[[ EXERCISE DATA open ]]

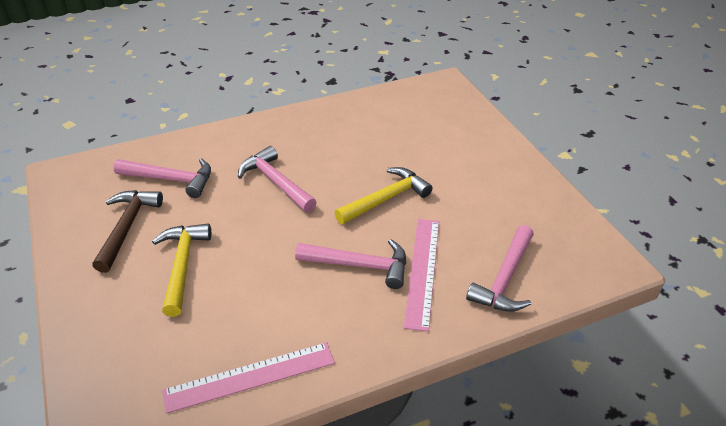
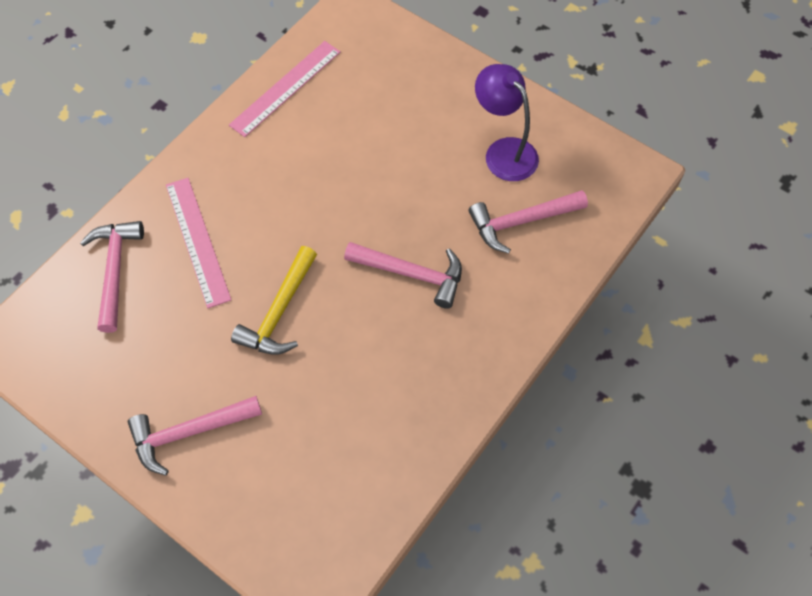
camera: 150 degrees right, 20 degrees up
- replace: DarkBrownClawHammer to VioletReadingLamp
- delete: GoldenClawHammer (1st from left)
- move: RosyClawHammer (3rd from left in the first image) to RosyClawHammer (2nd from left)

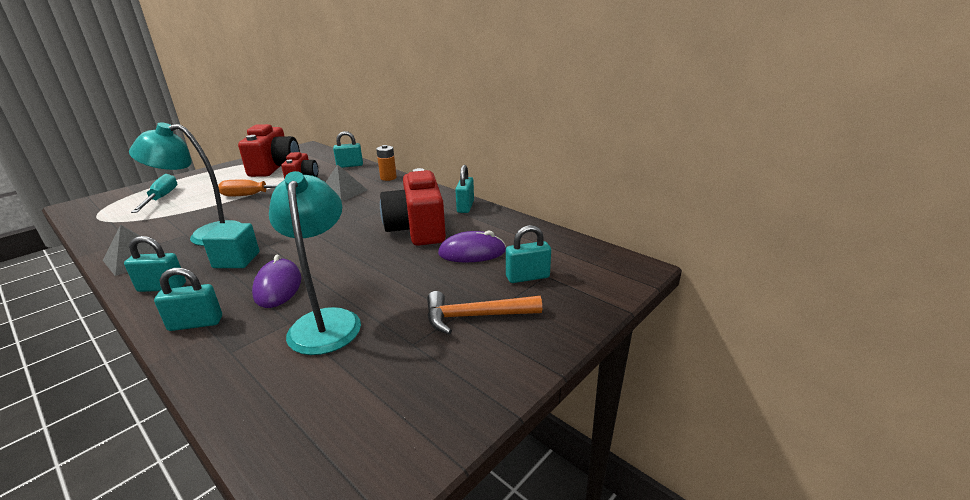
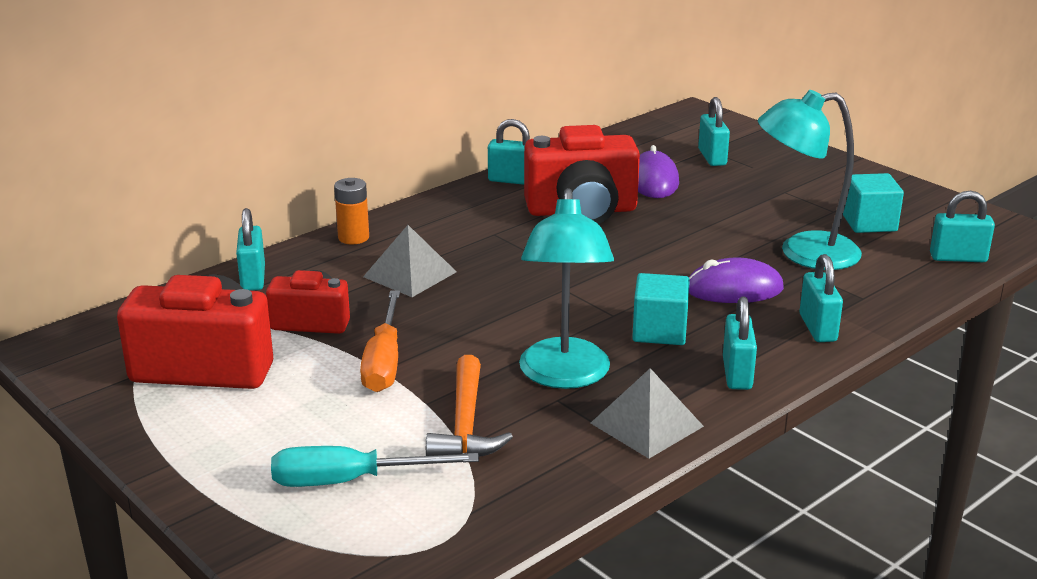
camera: 85 degrees left, 0 degrees up
- move: OrangeClawHammer
- insert: TurquoiseSolidCube (2nd from left)
- insert: TurquoiseLock (6th from left)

[[ EXERCISE DATA closed ]]

- WORK ITEM
Every line above that holds the string "degrees" should be returned.

- WRITTEN SOLUTION
camera: 150 degrees right, 20 degrees up
camera: 85 degrees left, 0 degrees up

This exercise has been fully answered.